*Data excerpts*
++++++++++

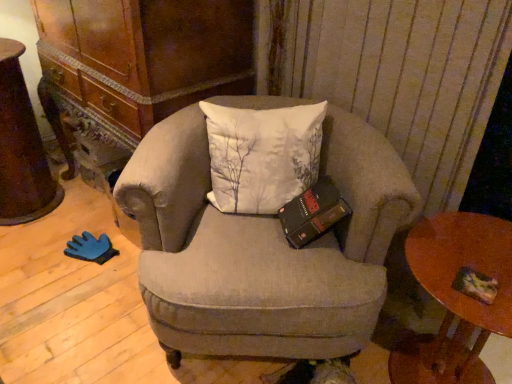
Question: From a real-world perspective, does rustic wood desk at left stand above textured beige armchair at center?

Choices:
 (A) no
 (B) yes

Answer: (B)

Question: Is rustic wood desk at left thinner than textured beige armchair at center?

Choices:
 (A) no
 (B) yes

Answer: (B)

Question: Is rustic wood desk at left far from textured beige armchair at center?

Choices:
 (A) no
 (B) yes

Answer: (B)

Question: Is rustic wood desk at left further to camera compared to textured beige armchair at center?

Choices:
 (A) no
 (B) yes

Answer: (B)

Question: From the image's perspective, is rustic wood desk at left under textured beige armchair at center?

Choices:
 (A) no
 (B) yes

Answer: (A)

Question: Considering the relative sizes of rustic wood desk at left and textured beige armchair at center in the image provided, is rustic wood desk at left taller than textured beige armchair at center?

Choices:
 (A) no
 (B) yes

Answer: (A)

Question: From a real-world perspective, is textured beige armchair at center located higher than wooden round table at lower right?

Choices:
 (A) yes
 (B) no

Answer: (A)

Question: Is textured beige armchair at center oriented towards wooden round table at lower right?

Choices:
 (A) no
 (B) yes

Answer: (A)

Question: Could wooden round table at lower right be considered to be inside textured beige armchair at center?

Choices:
 (A) no
 (B) yes

Answer: (A)

Question: Is textured beige armchair at center further to camera compared to wooden round table at lower right?

Choices:
 (A) no
 (B) yes

Answer: (B)

Question: Does textured beige armchair at center lie in front of wooden round table at lower right?

Choices:
 (A) yes
 (B) no

Answer: (B)

Question: Is textured beige armchair at center shorter than wooden round table at lower right?

Choices:
 (A) yes
 (B) no

Answer: (B)

Question: Is multicolored paper at lower right bigger than wooden round table at lower right?

Choices:
 (A) no
 (B) yes

Answer: (A)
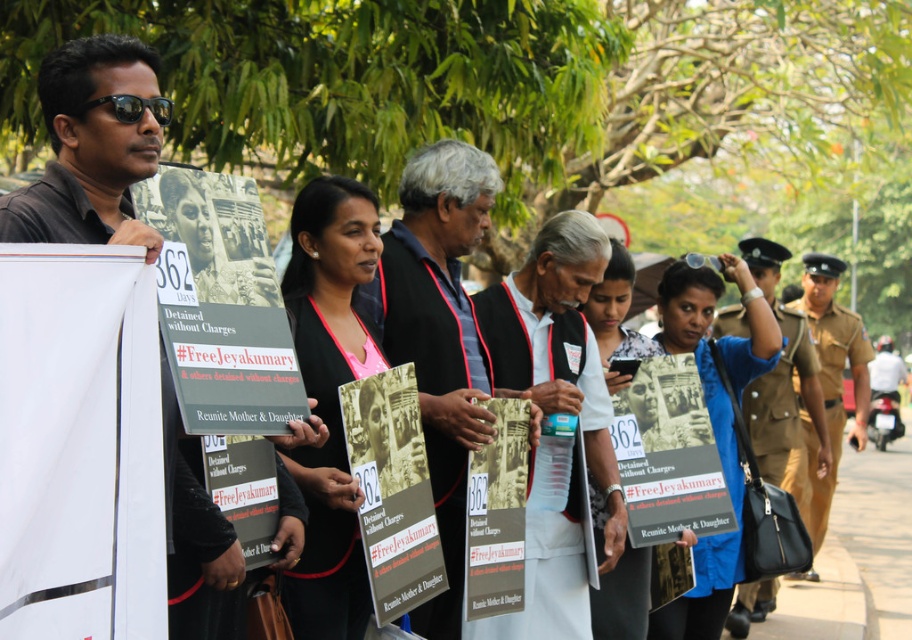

++++++++++

*Exercise brief*
Please set out every line of the rows above as a numbered list, skipping blank lines. Leave the pictures out of your answer.

*Response*
1. Question: From a real-world perspective, does rustic wood desk at left stand above textured beige armchair at center?
2. Choices:
3.  (A) no
4.  (B) yes
5. Answer: (B)
6. Question: Is rustic wood desk at left thinner than textured beige armchair at center?
7. Choices:
8.  (A) no
9.  (B) yes
10. Answer: (B)
11. Question: Is rustic wood desk at left far from textured beige armchair at center?
12. Choices:
13.  (A) no
14.  (B) yes
15. Answer: (B)
16. Question: Is rustic wood desk at left further to camera compared to textured beige armchair at center?
17. Choices:
18.  (A) no
19.  (B) yes
20. Answer: (B)
21. Question: From the image's perspective, is rustic wood desk at left under textured beige armchair at center?
22. Choices:
23.  (A) no
24.  (B) yes
25. Answer: (A)
26. Question: Considering the relative sizes of rustic wood desk at left and textured beige armchair at center in the image provided, is rustic wood desk at left taller than textured beige armchair at center?
27. Choices:
28.  (A) no
29.  (B) yes
30. Answer: (A)
31. Question: From a real-world perspective, is textured beige armchair at center located higher than wooden round table at lower right?
32. Choices:
33.  (A) yes
34.  (B) no
35. Answer: (A)
36. Question: Is textured beige armchair at center oriented towards wooden round table at lower right?
37. Choices:
38.  (A) no
39.  (B) yes
40. Answer: (A)
41. Question: Could wooden round table at lower right be considered to be inside textured beige armchair at center?
42. Choices:
43.  (A) no
44.  (B) yes
45. Answer: (A)
46. Question: Is textured beige armchair at center further to camera compared to wooden round table at lower right?
47. Choices:
48.  (A) no
49.  (B) yes
50. Answer: (B)
51. Question: Does textured beige armchair at center lie in front of wooden round table at lower right?
52. Choices:
53.  (A) yes
54.  (B) no
55. Answer: (B)
56. Question: Is textured beige armchair at center shorter than wooden round table at lower right?
57. Choices:
58.  (A) yes
59.  (B) no
60. Answer: (B)
61. Question: Is multicolored paper at lower right bigger than wooden round table at lower right?
62. Choices:
63.  (A) no
64.  (B) yes
65. Answer: (A)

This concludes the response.